::: RECORDS TO USE
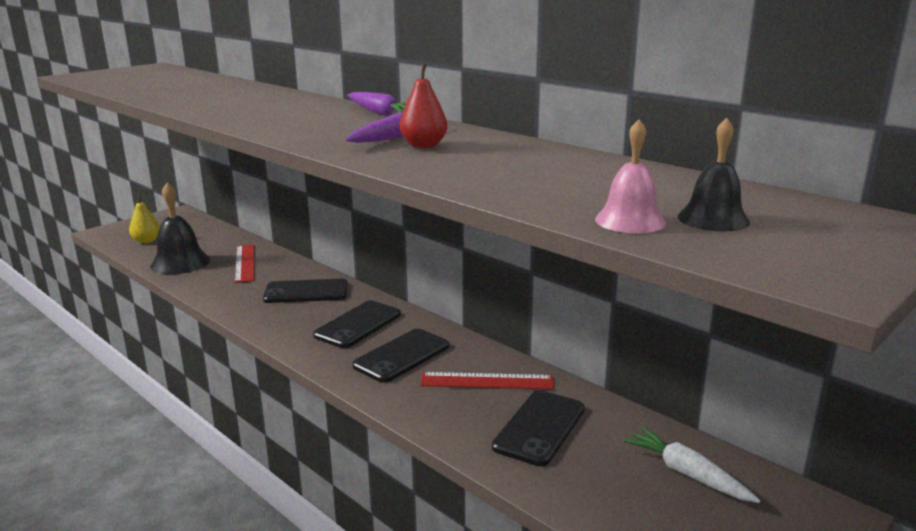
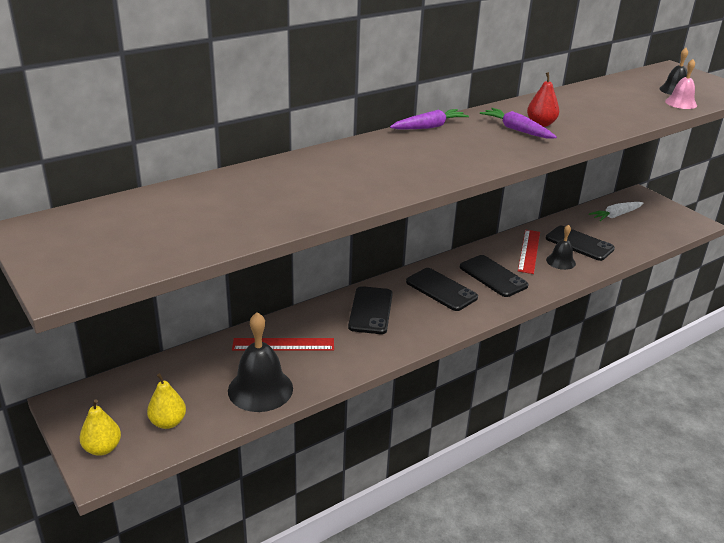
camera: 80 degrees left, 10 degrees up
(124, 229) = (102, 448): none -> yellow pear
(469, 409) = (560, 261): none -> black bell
::::::
::: RECORDS TO USE
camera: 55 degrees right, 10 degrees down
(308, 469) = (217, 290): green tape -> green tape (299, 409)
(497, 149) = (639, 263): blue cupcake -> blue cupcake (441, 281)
::::::
With the line holding "camera: 80 degrees left, 10 degrees up" as the first and the line holding "(469, 409) = (560, 261): none -> black bell" as the last, set down that range of the entries above exactly, and nothing else.

SOLVED PROBLEM:
camera: 80 degrees left, 10 degrees up
(124, 229) = (102, 448): none -> yellow pear
(469, 409) = (560, 261): none -> black bell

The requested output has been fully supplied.